┌─ Exercise inputs

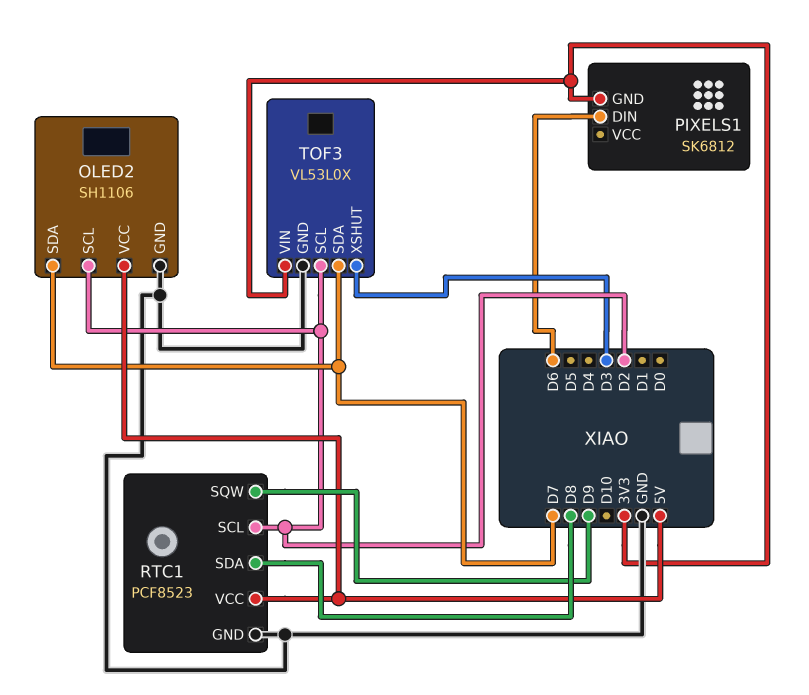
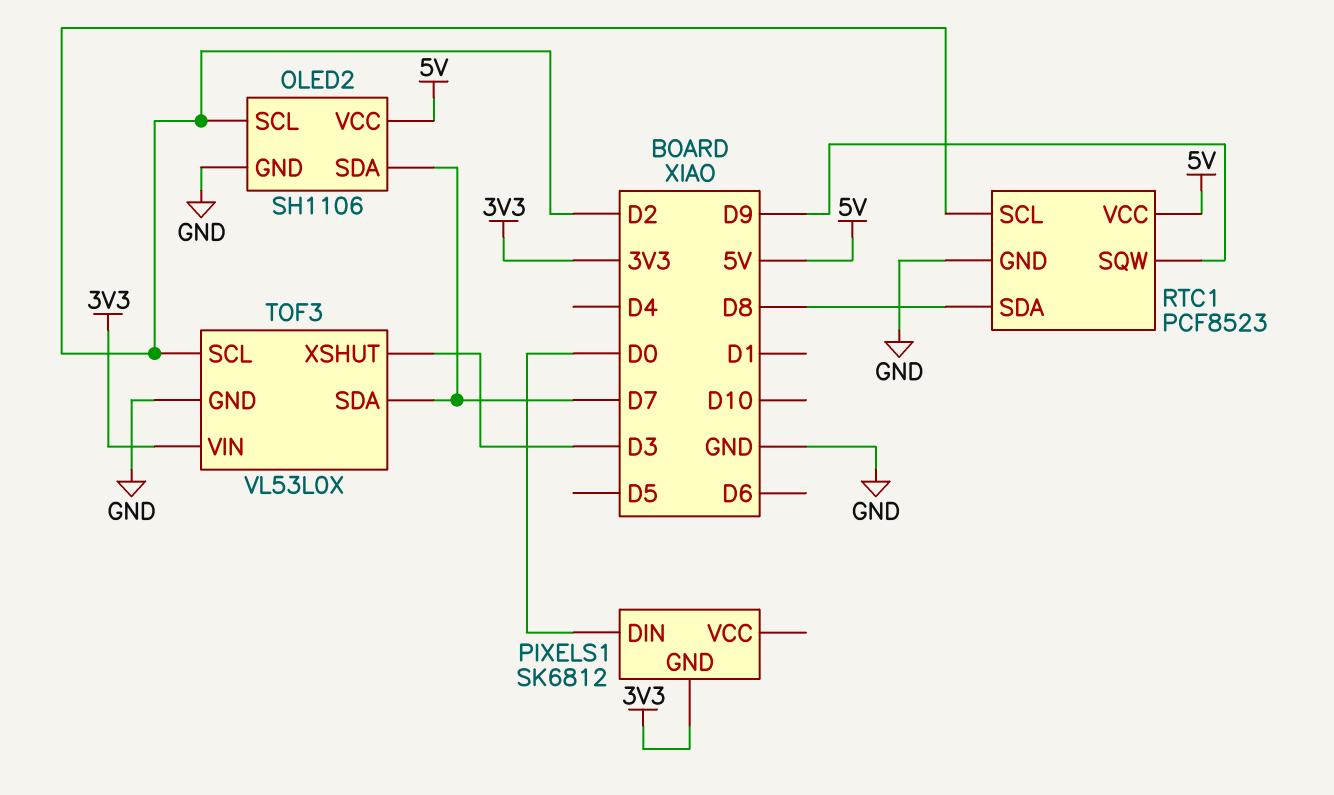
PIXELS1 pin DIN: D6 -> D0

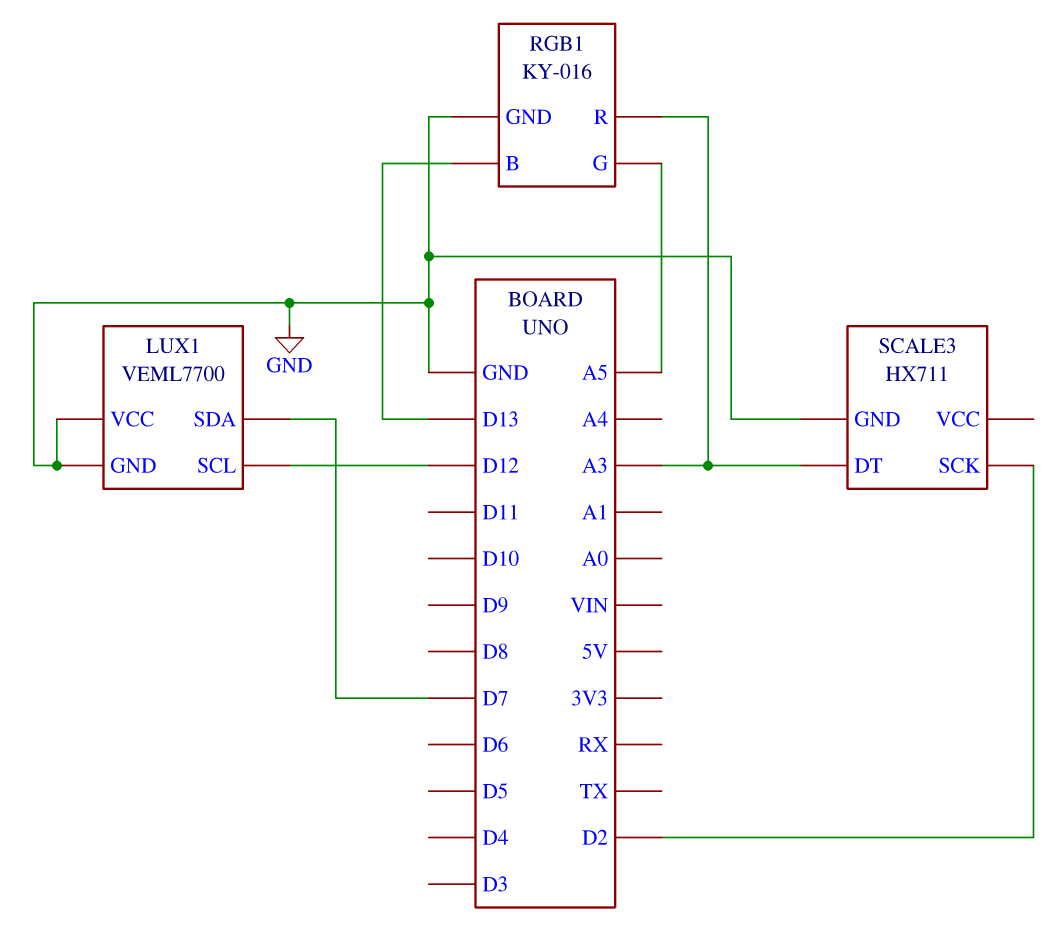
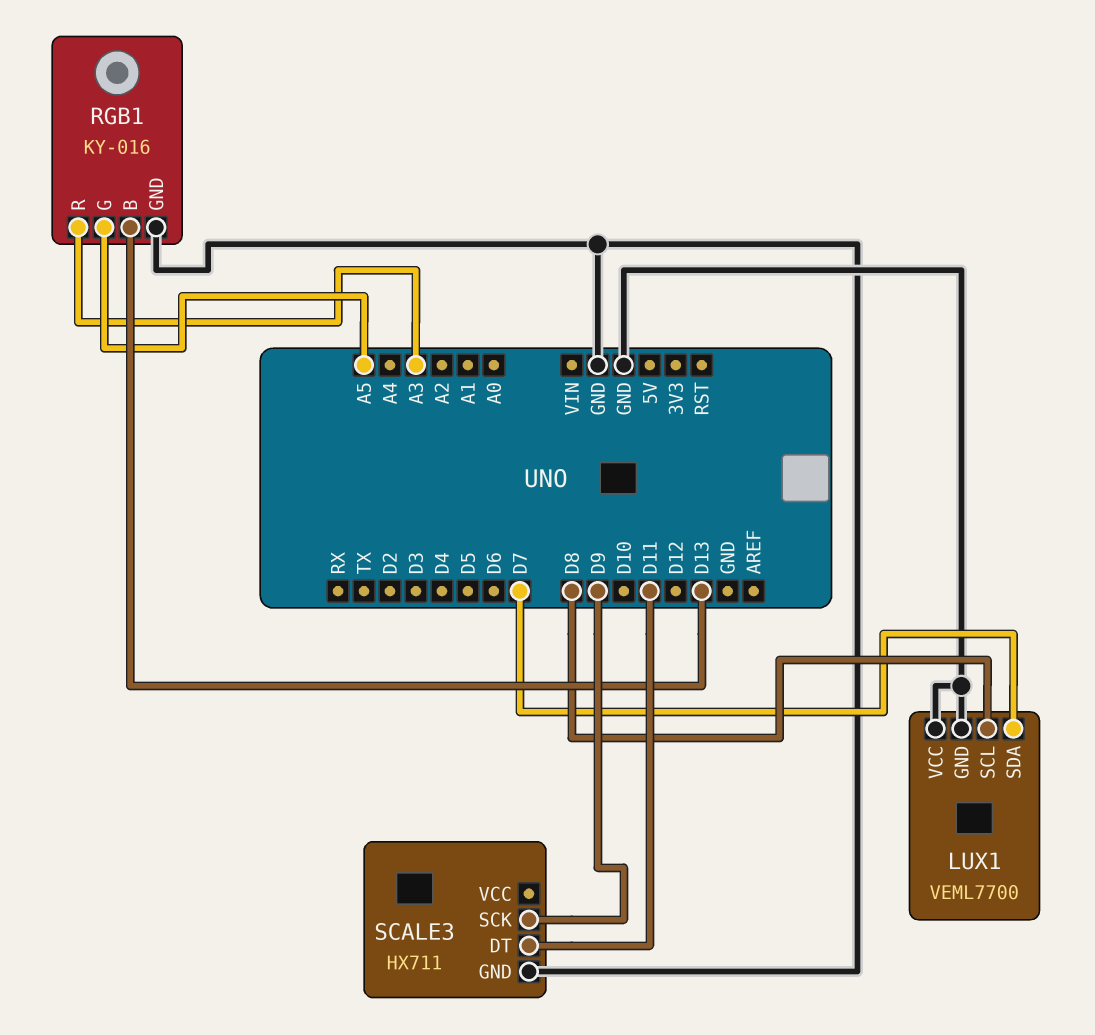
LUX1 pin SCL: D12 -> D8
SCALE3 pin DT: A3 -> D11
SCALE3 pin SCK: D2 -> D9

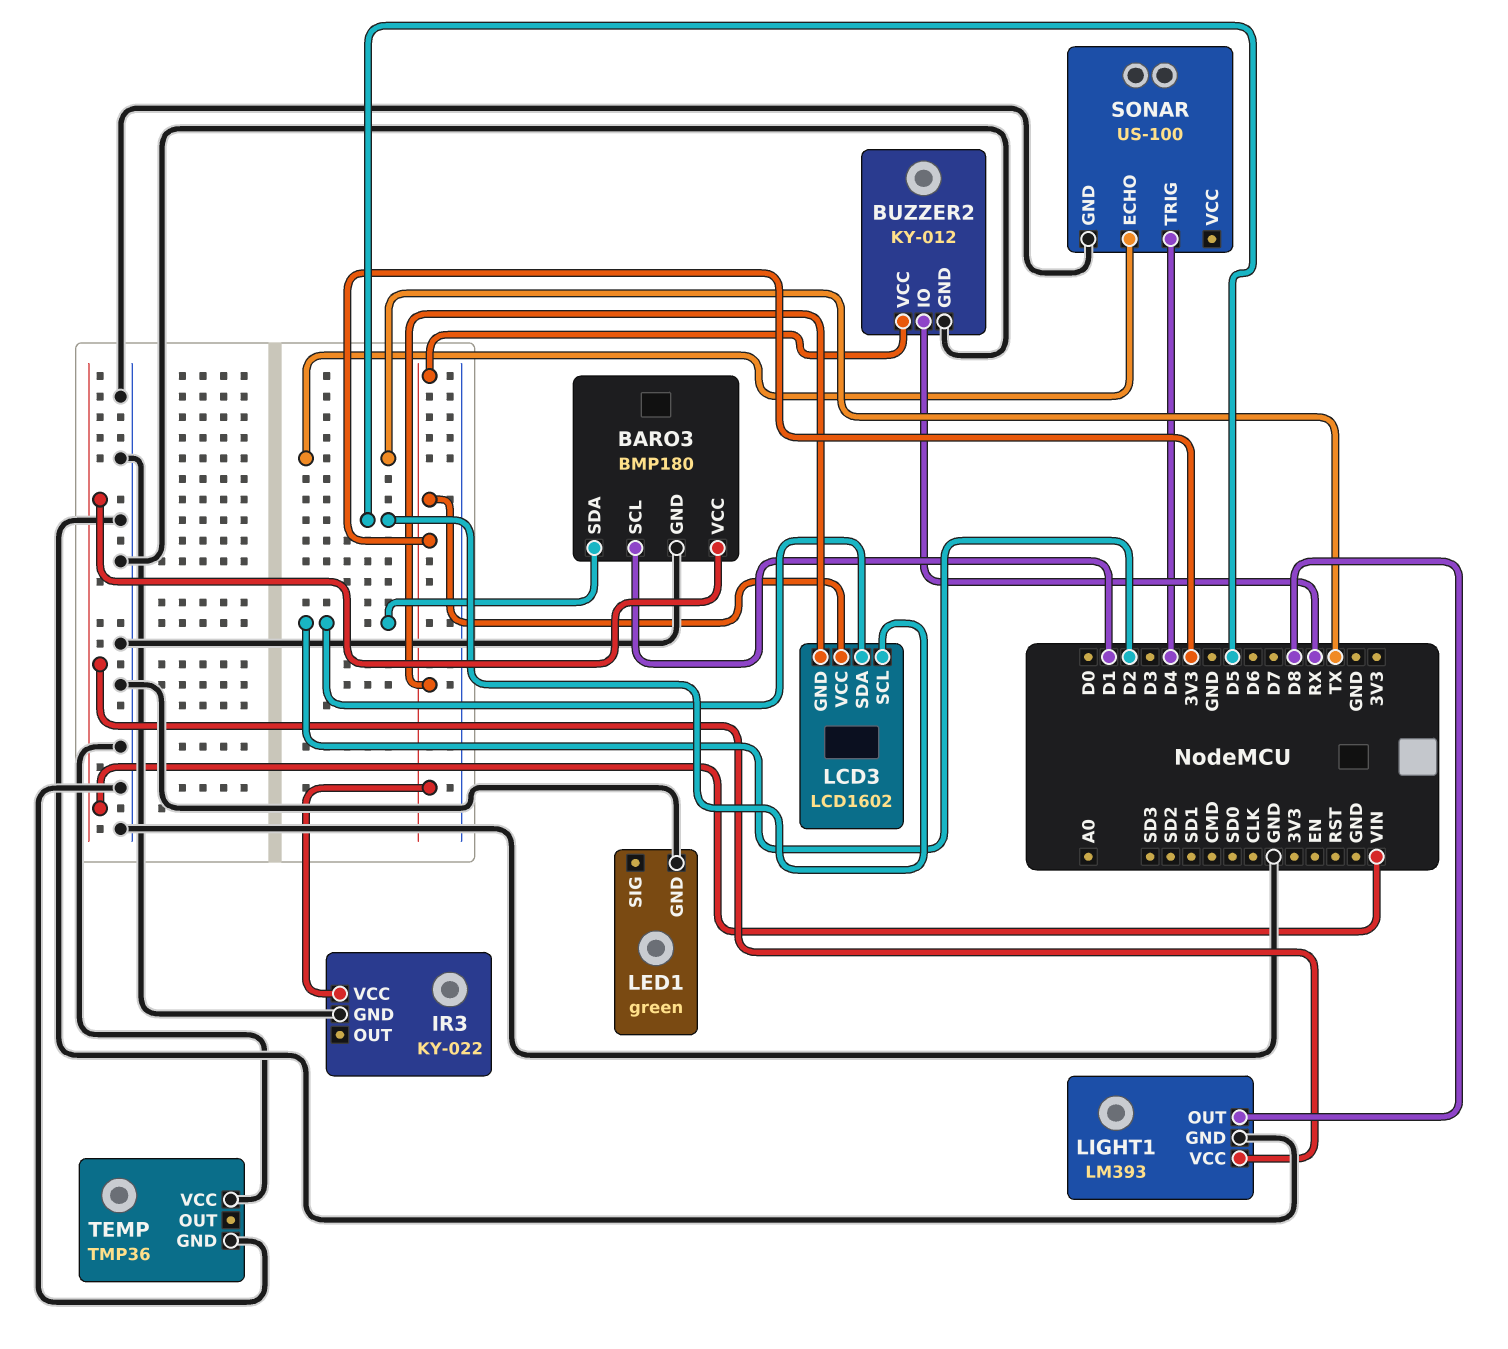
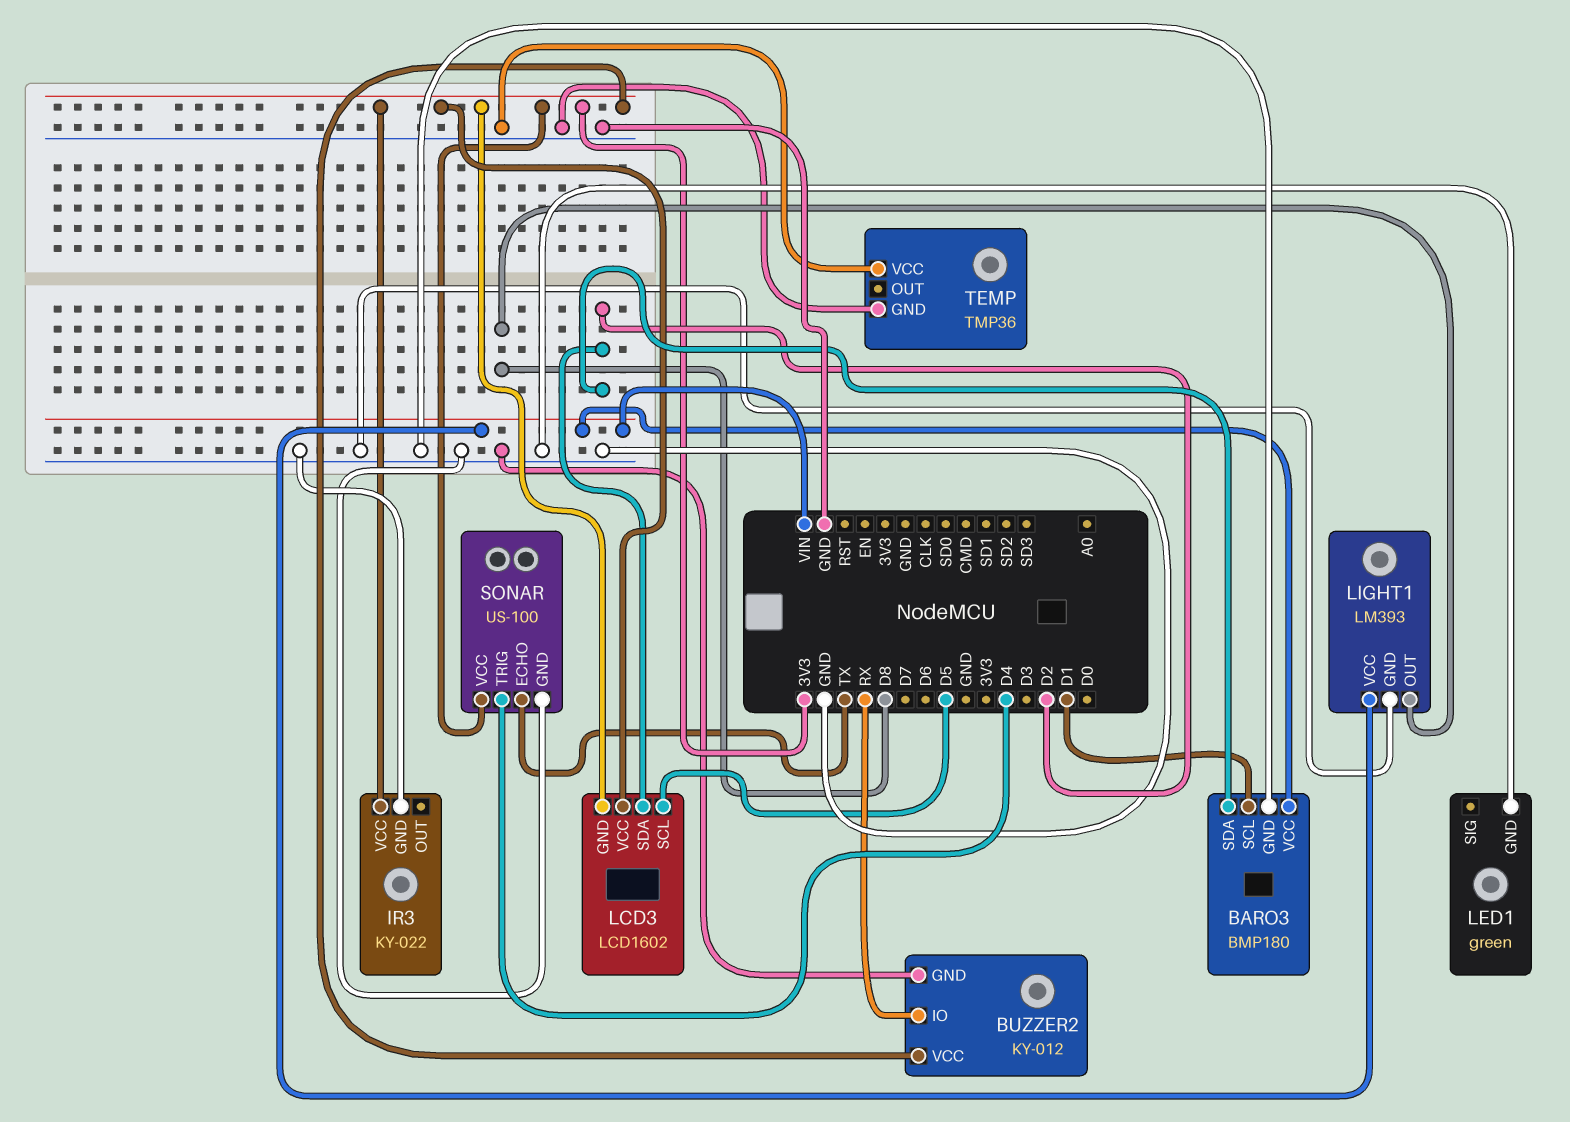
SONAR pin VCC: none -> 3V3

└─

What you need to do.
From the first line to the last, write out the data above exactly. Omit the pictures.

Reply.
PIXELS1 pin DIN: D6 -> D0

LUX1 pin SCL: D12 -> D8
SCALE3 pin DT: A3 -> D11
SCALE3 pin SCK: D2 -> D9

SONAR pin VCC: none -> 3V3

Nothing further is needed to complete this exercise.